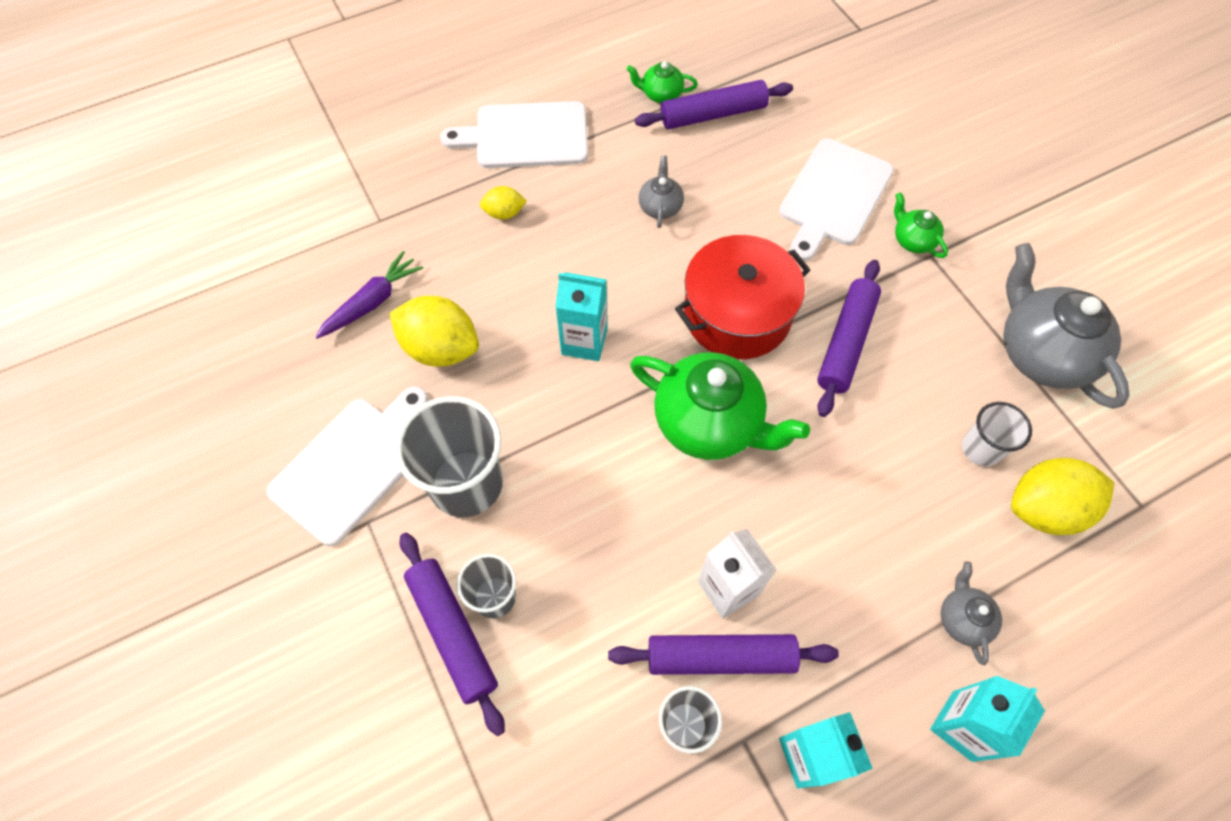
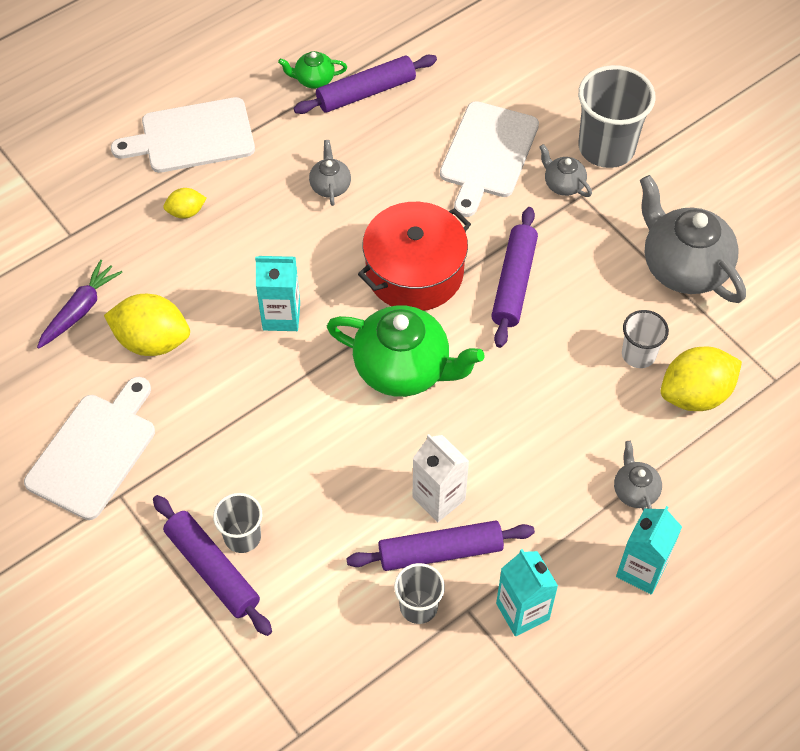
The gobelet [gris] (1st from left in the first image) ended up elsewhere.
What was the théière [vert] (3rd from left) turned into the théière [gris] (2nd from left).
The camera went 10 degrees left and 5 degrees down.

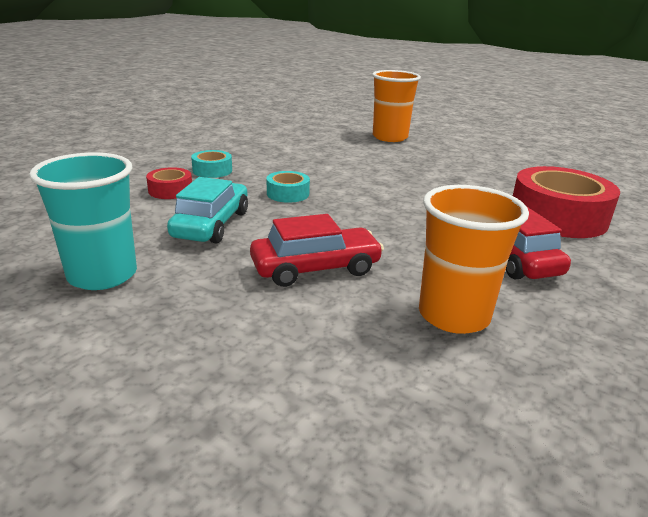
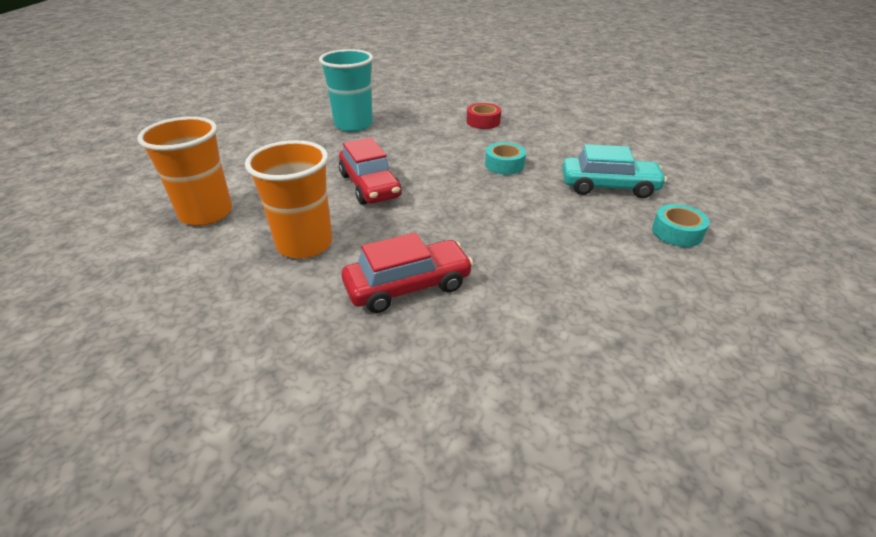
The second view lost the ruban adhésif [rouge] (2nd from left).
The voiture [turquoise] ended up elsewhere.
The ruban adhésif [turquoise] (1st from left in the first image) ended up elsewhere.
The gobelet [orange] (1st from left) ended up elsewhere.
The camera went 85 degrees right and 10 degrees up.

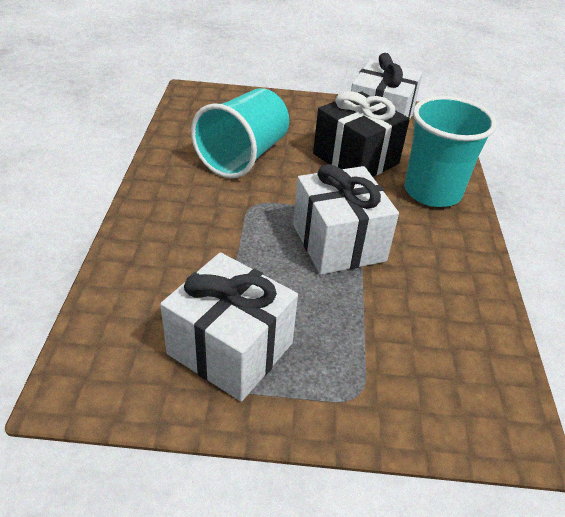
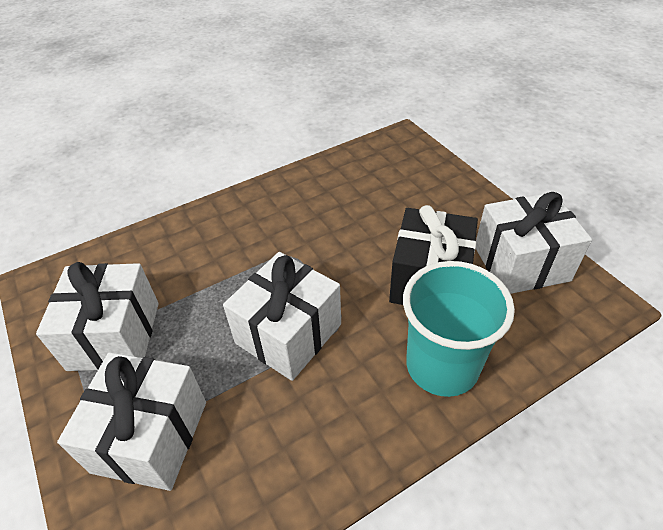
The second view lost the gobelet [turquoise] (1st from left).
The second view gained the cadeau [blanc] (2nd from left).
The camera went 60 degrees right and 5 degrees up.

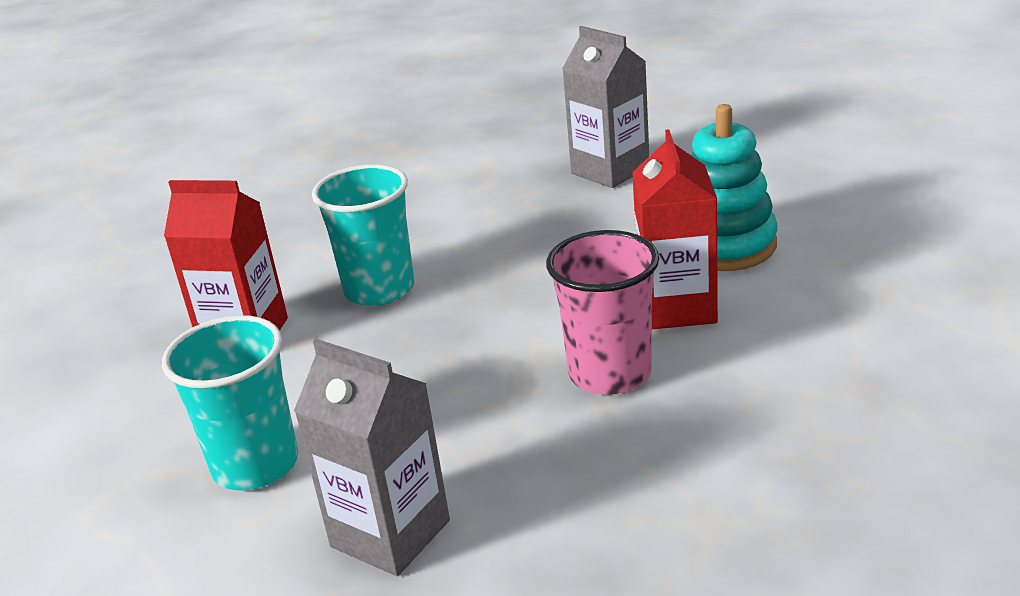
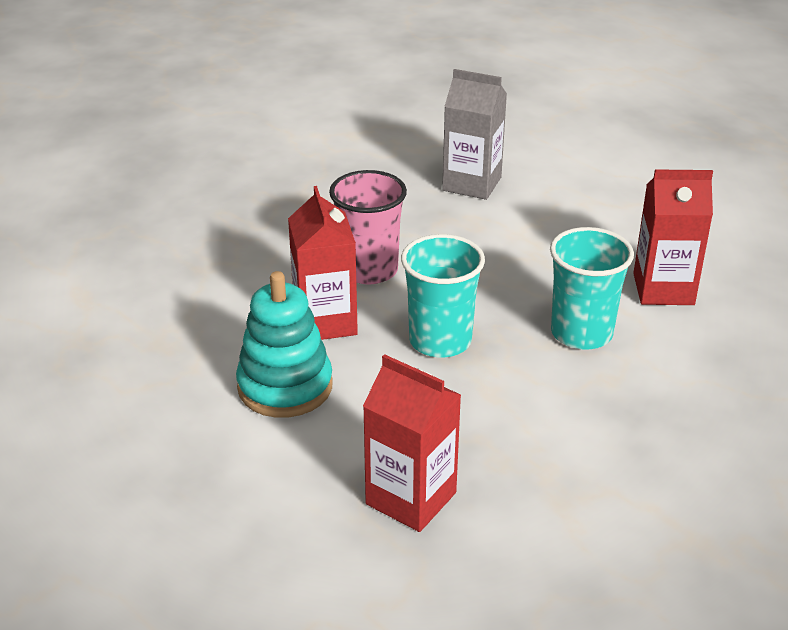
The gobelet [turquoise] (1st from left) ended up elsewhere.
What was the brique de lait [gris] (2nd from left) turned into the brique de lait [rouge] (2nd from left).
The camera went 165 degrees right and 5 degrees up.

__EXERCISE GOAL__:
Please transcribe the listing exactly as it stands, but omit its pictures.

__WRITTEN REPLY__:
The gobelet [gris] (1st from left in the first image) ended up elsewhere.
What was the théière [vert] (3rd from left) turned into the théière [gris] (2nd from left).
The camera went 10 degrees left and 5 degrees down.

The second view lost the ruban adhésif [rouge] (2nd from left).
The voiture [turquoise] ended up elsewhere.
The ruban adhésif [turquoise] (1st from left in the first image) ended up elsewhere.
The gobelet [orange] (1st from left) ended up elsewhere.
The camera went 85 degrees right and 10 degrees up.

The second view lost the gobelet [turquoise] (1st from left).
The second view gained the cadeau [blanc] (2nd from left).
The camera went 60 degrees right and 5 degrees up.

The gobelet [turquoise] (1st from left) ended up elsewhere.
What was the brique de lait [gris] (2nd from left) turned into the brique de lait [rouge] (2nd from left).
The camera went 165 degrees right and 5 degrees up.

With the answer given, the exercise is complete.